═══ Extracted material ═══
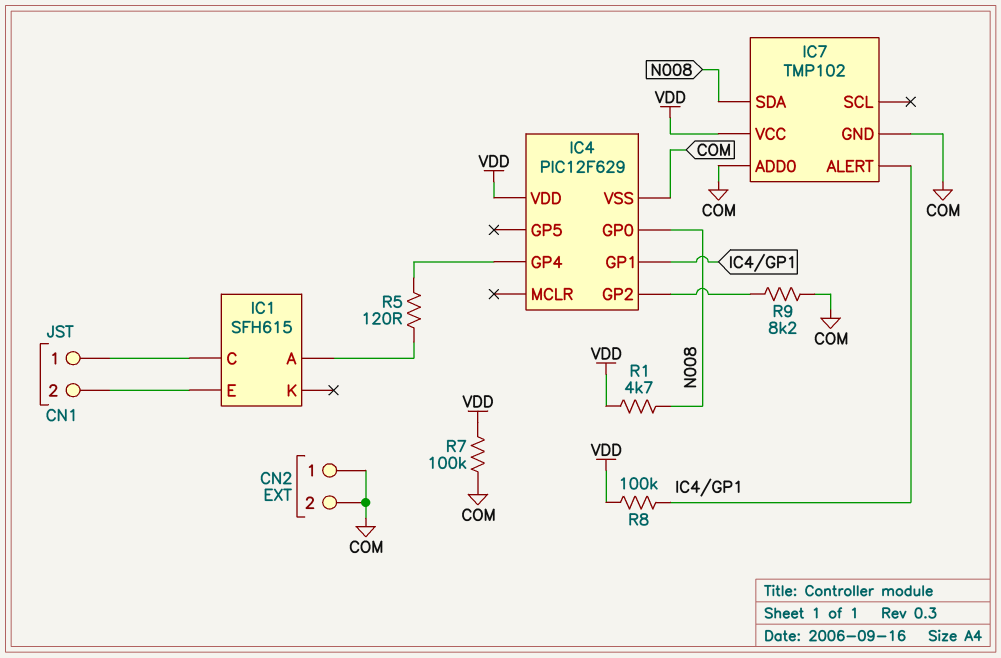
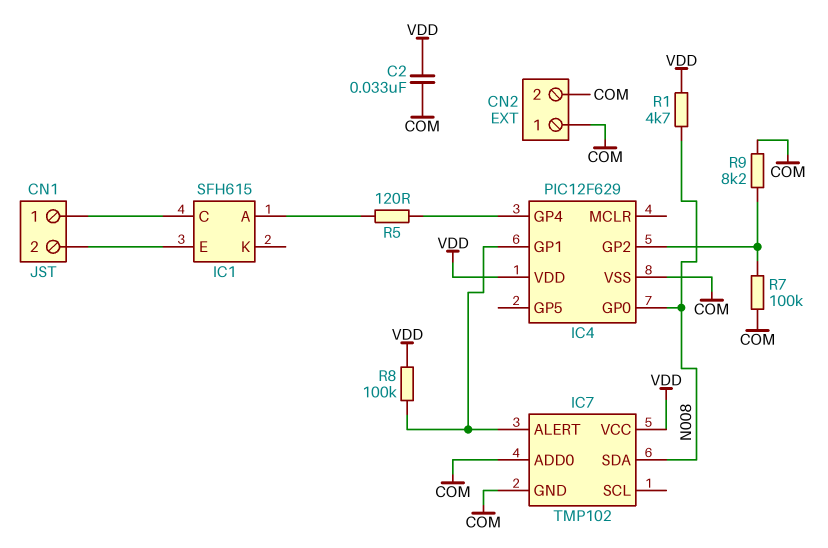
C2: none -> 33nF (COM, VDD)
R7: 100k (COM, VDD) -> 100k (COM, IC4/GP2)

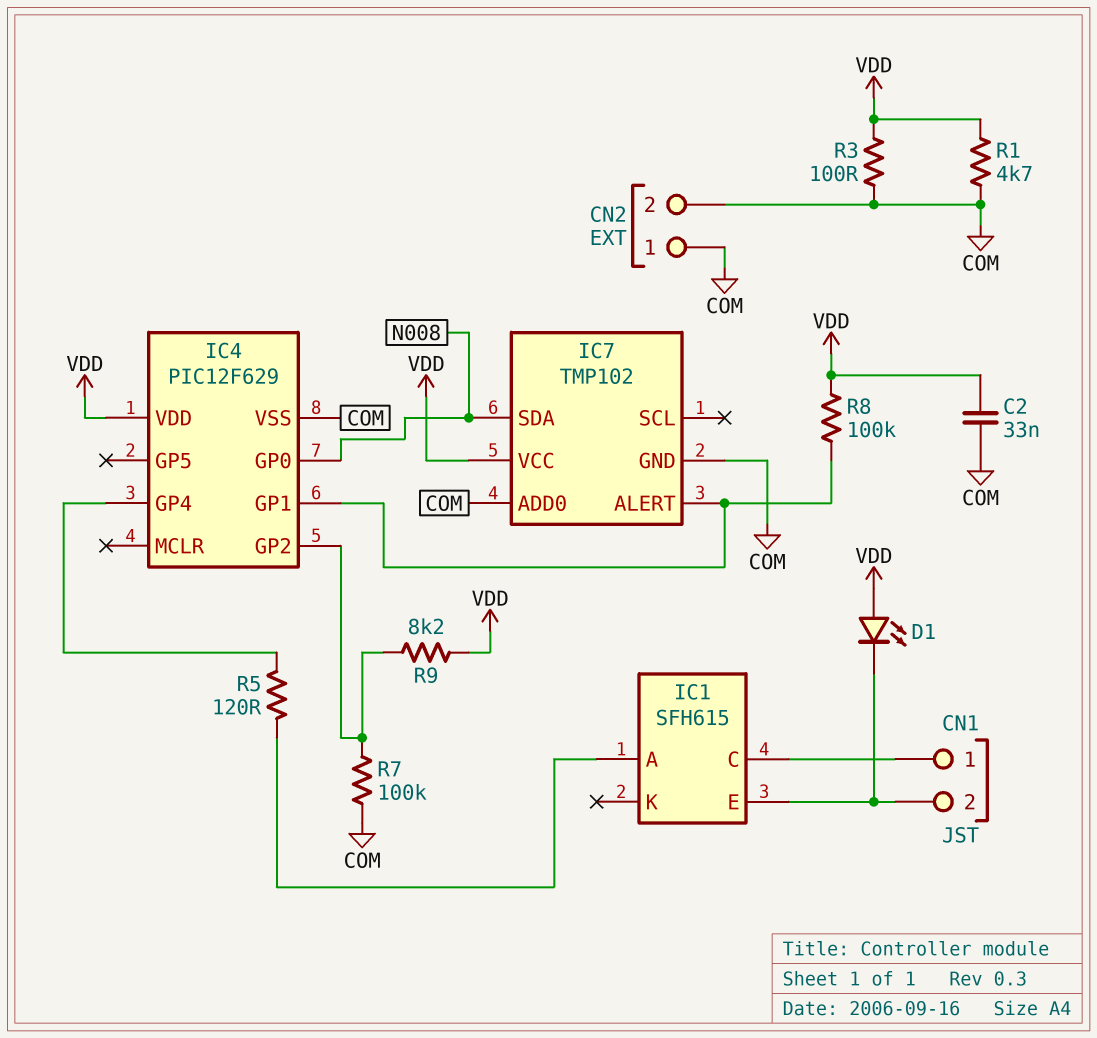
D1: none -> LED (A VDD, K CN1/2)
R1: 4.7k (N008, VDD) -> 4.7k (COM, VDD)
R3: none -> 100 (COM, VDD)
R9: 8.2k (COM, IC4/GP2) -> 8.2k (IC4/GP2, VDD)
═══
═══ Extracted material ═══
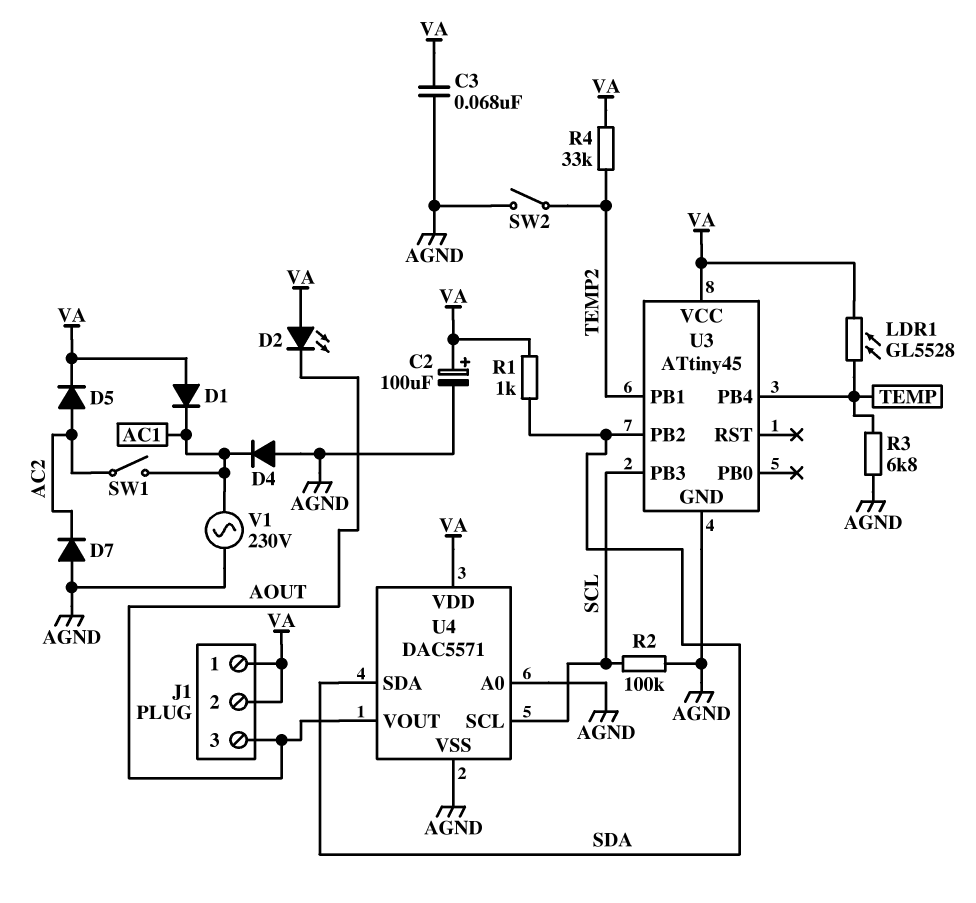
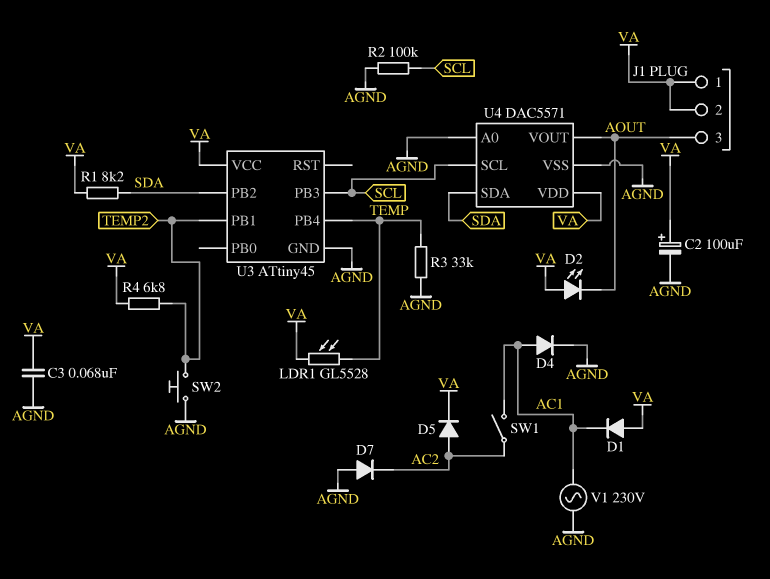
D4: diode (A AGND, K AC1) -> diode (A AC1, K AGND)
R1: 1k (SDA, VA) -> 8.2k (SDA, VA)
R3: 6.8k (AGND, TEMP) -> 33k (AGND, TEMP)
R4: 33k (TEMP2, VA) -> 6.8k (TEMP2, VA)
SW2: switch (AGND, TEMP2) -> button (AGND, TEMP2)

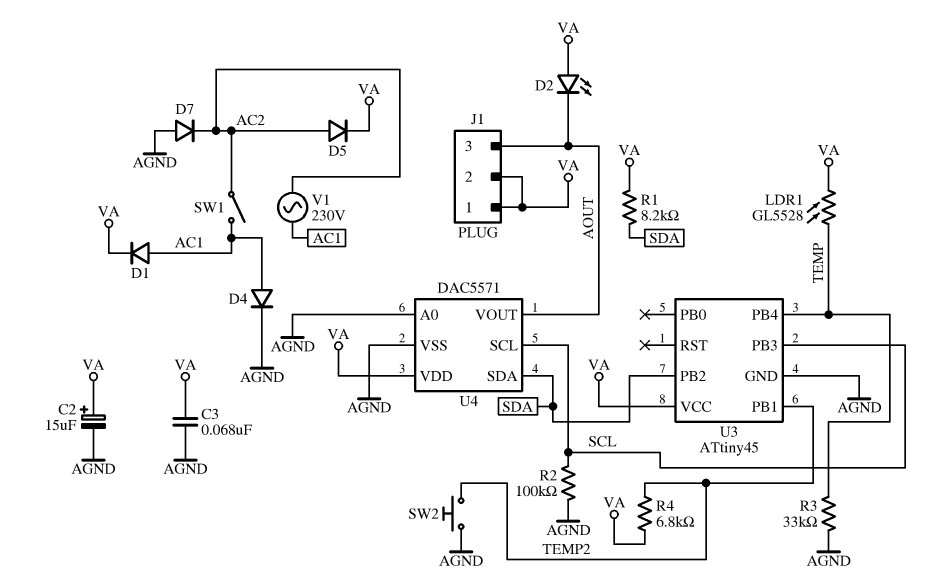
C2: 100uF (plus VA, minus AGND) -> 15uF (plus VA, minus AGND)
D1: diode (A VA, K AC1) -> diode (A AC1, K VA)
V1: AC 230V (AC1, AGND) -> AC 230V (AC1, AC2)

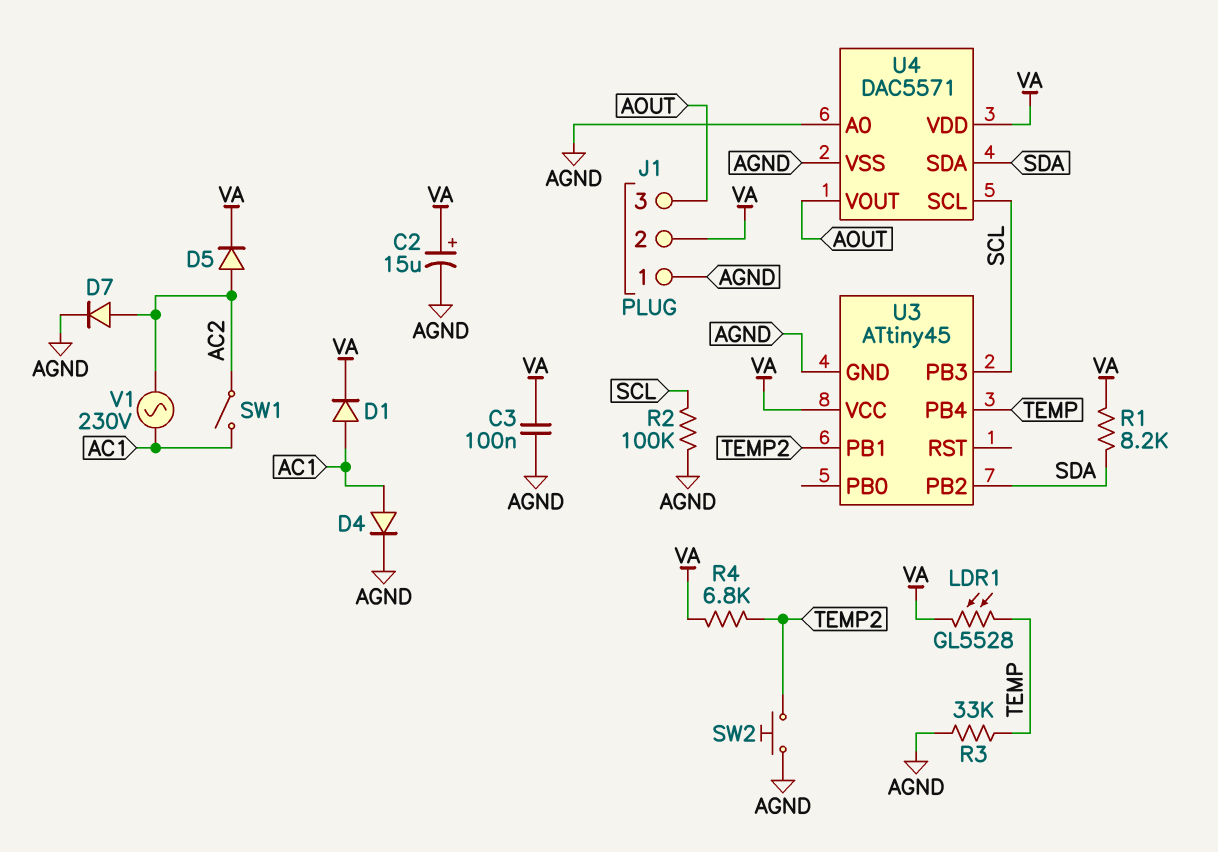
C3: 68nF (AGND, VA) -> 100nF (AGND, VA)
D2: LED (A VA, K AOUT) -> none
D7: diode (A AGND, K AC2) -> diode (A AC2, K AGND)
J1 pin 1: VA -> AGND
═══
═══ Extracted material ═══
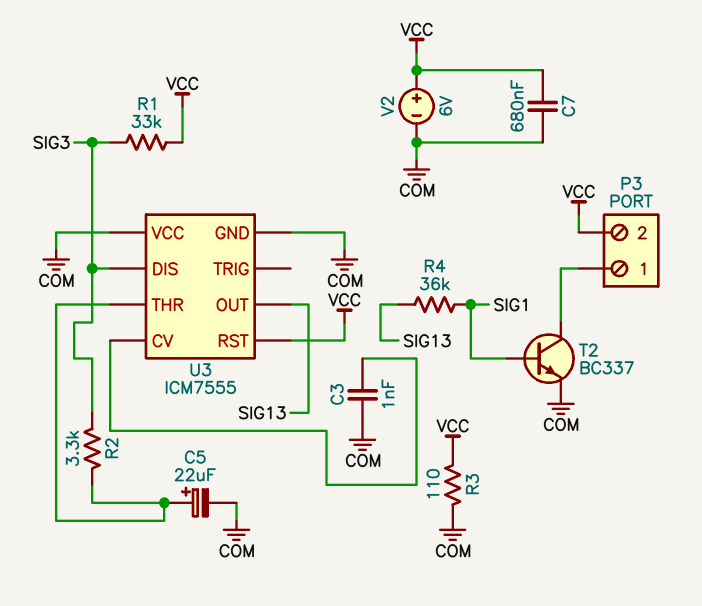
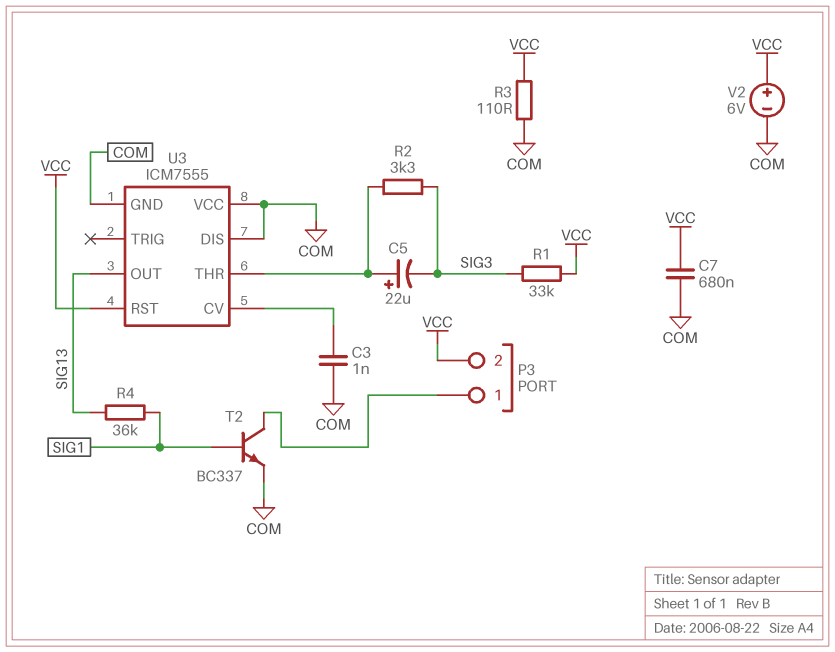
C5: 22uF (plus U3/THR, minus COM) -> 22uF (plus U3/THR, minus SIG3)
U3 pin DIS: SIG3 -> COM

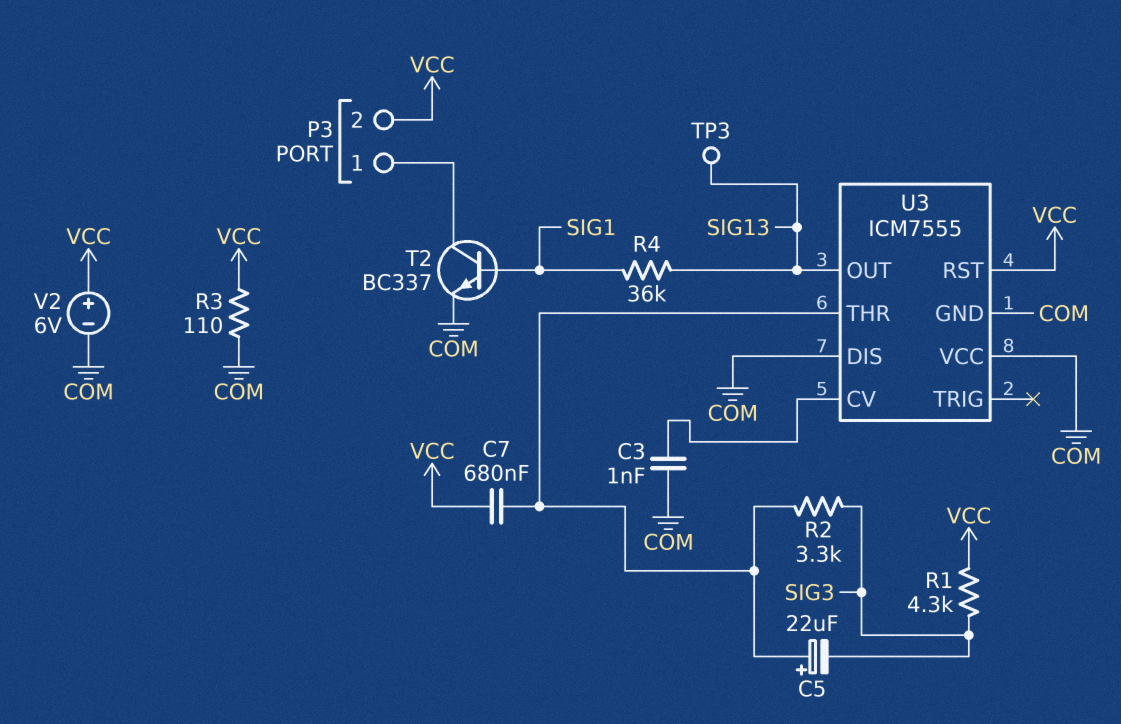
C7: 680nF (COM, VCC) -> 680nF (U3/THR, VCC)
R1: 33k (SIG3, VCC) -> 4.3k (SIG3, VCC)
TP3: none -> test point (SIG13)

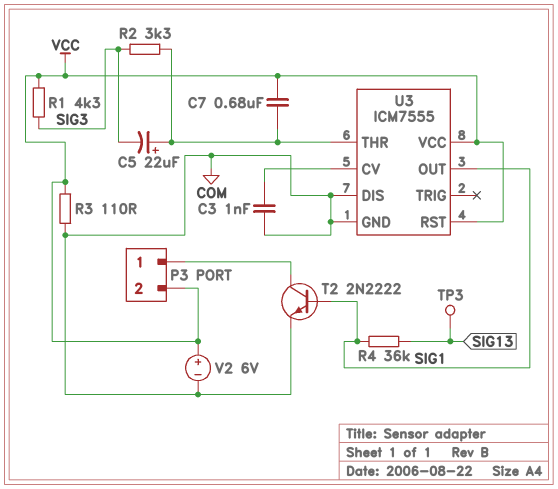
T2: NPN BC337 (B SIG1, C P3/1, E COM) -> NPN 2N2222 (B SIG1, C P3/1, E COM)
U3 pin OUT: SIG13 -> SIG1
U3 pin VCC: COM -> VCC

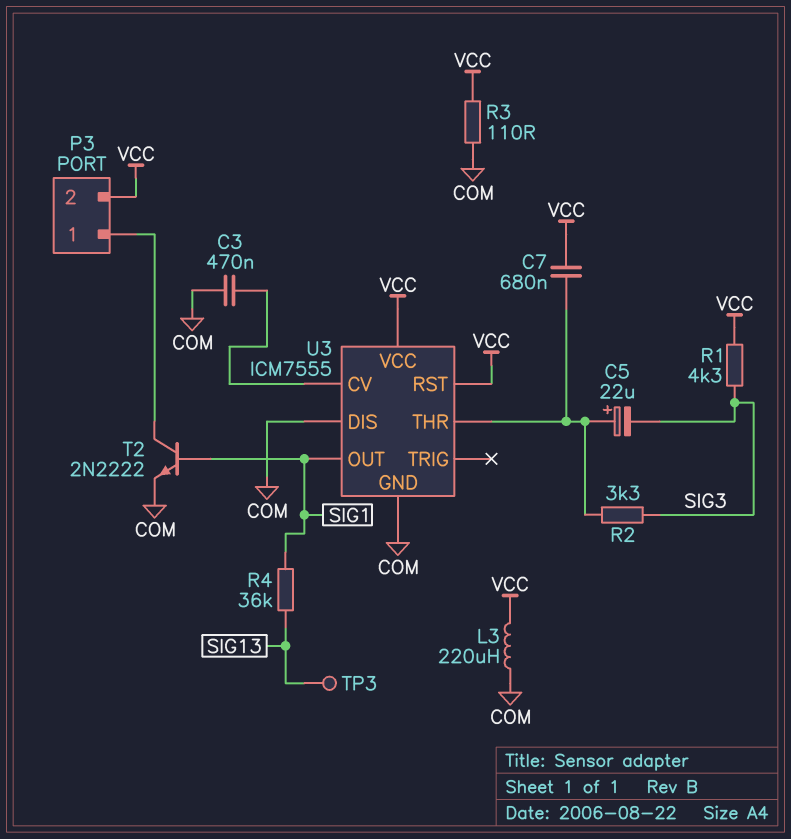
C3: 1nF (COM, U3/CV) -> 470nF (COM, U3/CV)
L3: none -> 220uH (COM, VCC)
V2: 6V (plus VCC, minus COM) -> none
═══
(Task goal): Go back to the listing above and reproduce, exactly, the stretch from the line bearing "C2: none -> 33nF (COM, VDD)" through the line bearing "R9: 8.2k (COM, IC4/GP2)", without its pictures.

(Exercise answer):
C2: none -> 33nF (COM, VDD)
R7: 100k (COM, VDD) -> 100k (COM, IC4/GP2)

D1: none -> LED (A VDD, K CN1/2)
R1: 4.7k (N008, VDD) -> 4.7k (COM, VDD)
R3: none -> 100 (COM, VDD)
R9: 8.2k (COM, IC4/GP2) -> 8.2k (IC4/GP2, VDD)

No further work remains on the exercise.